**WORK REQUIRED**
The pictures in the listing below are to be skipped, while the lines between the line holding "[(211,528),(187,503),(159,528),(211,528)]" and the line holding "All buildings are outlined.", inclusive, are to be output exactly.

**PROVIDED ENTRIES**
================================

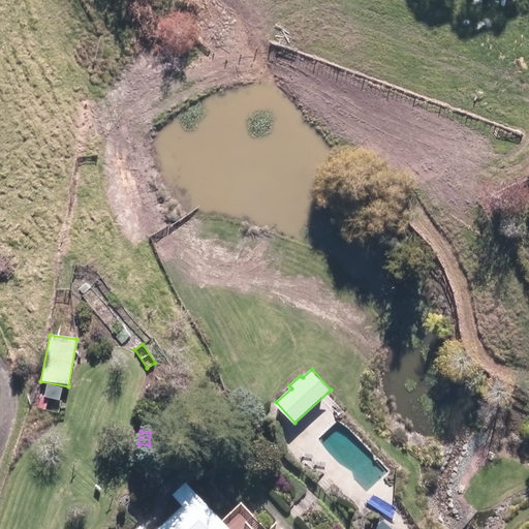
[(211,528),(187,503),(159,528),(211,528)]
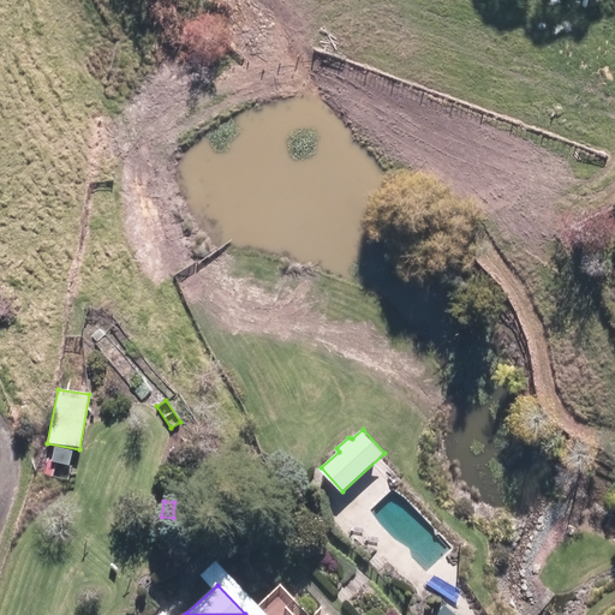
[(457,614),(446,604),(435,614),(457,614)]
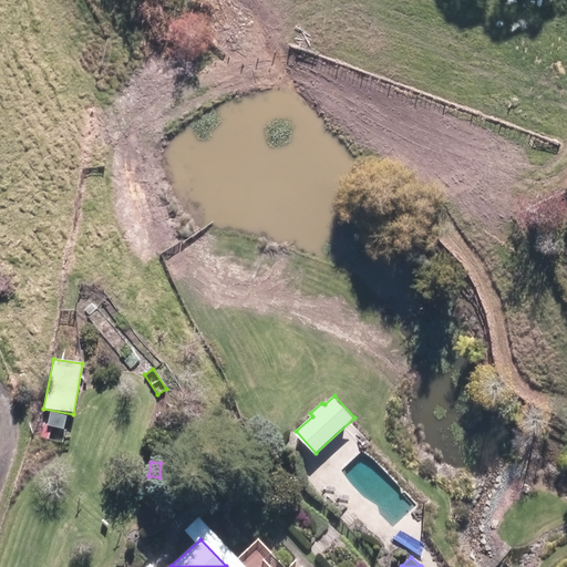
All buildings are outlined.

================================

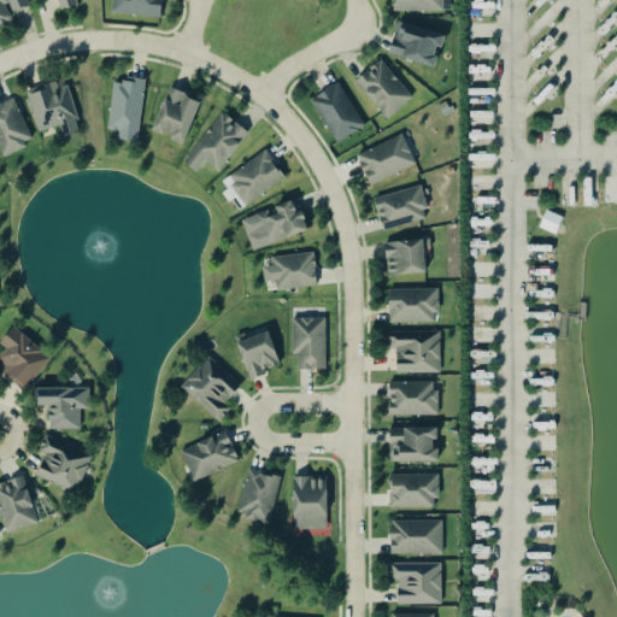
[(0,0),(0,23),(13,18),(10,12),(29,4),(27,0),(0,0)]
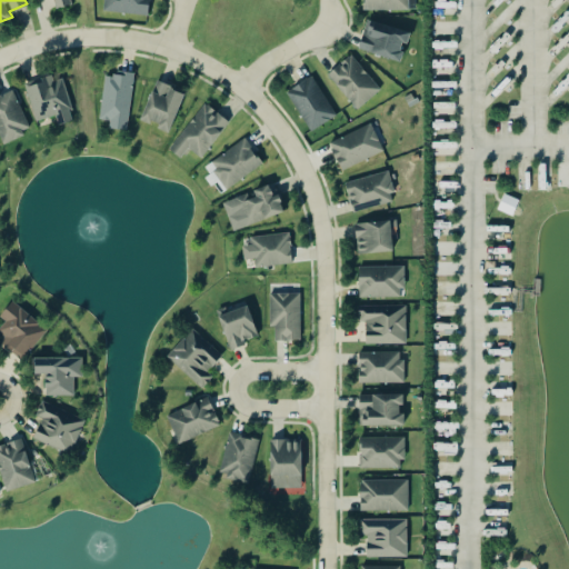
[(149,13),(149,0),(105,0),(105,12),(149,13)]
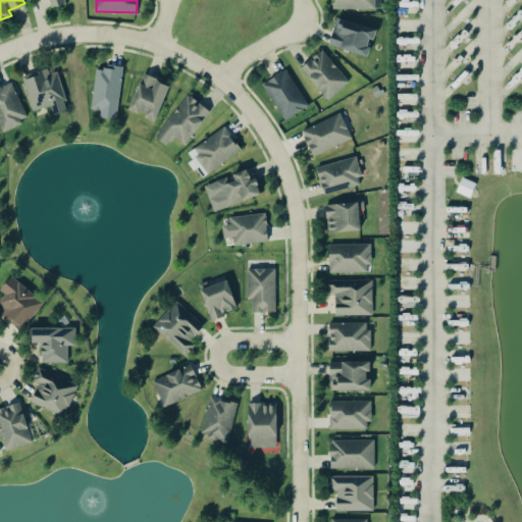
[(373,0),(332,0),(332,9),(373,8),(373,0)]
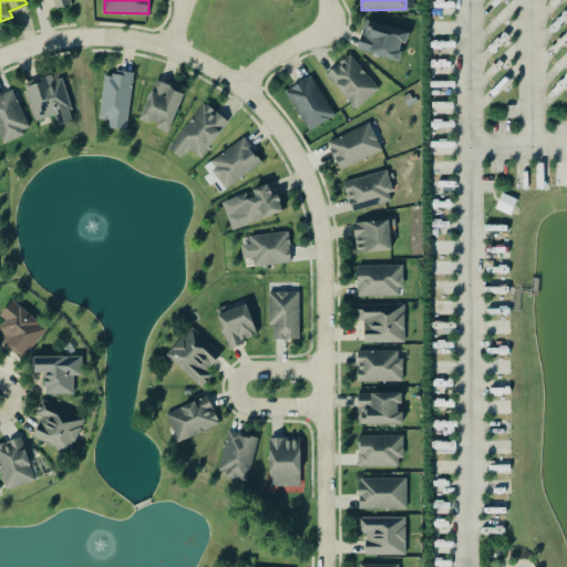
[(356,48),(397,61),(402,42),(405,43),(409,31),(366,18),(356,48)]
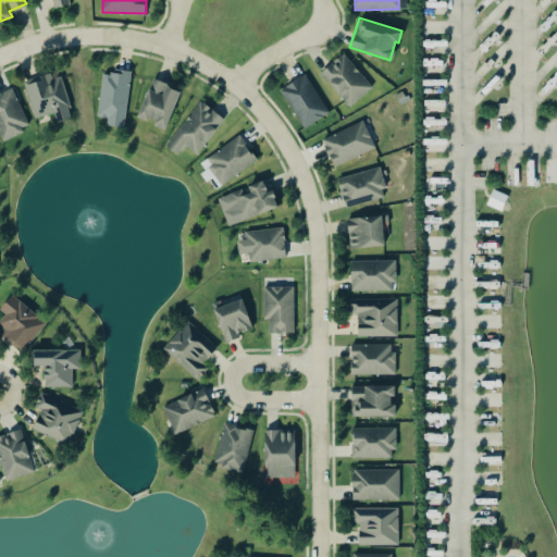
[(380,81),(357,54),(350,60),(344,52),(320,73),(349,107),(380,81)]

================================

**EXERCISE ANSWER**
[(211,528),(187,503),(159,528),(211,528)]
[(457,614),(446,604),(435,614),(457,614)]
All buildings are outlined.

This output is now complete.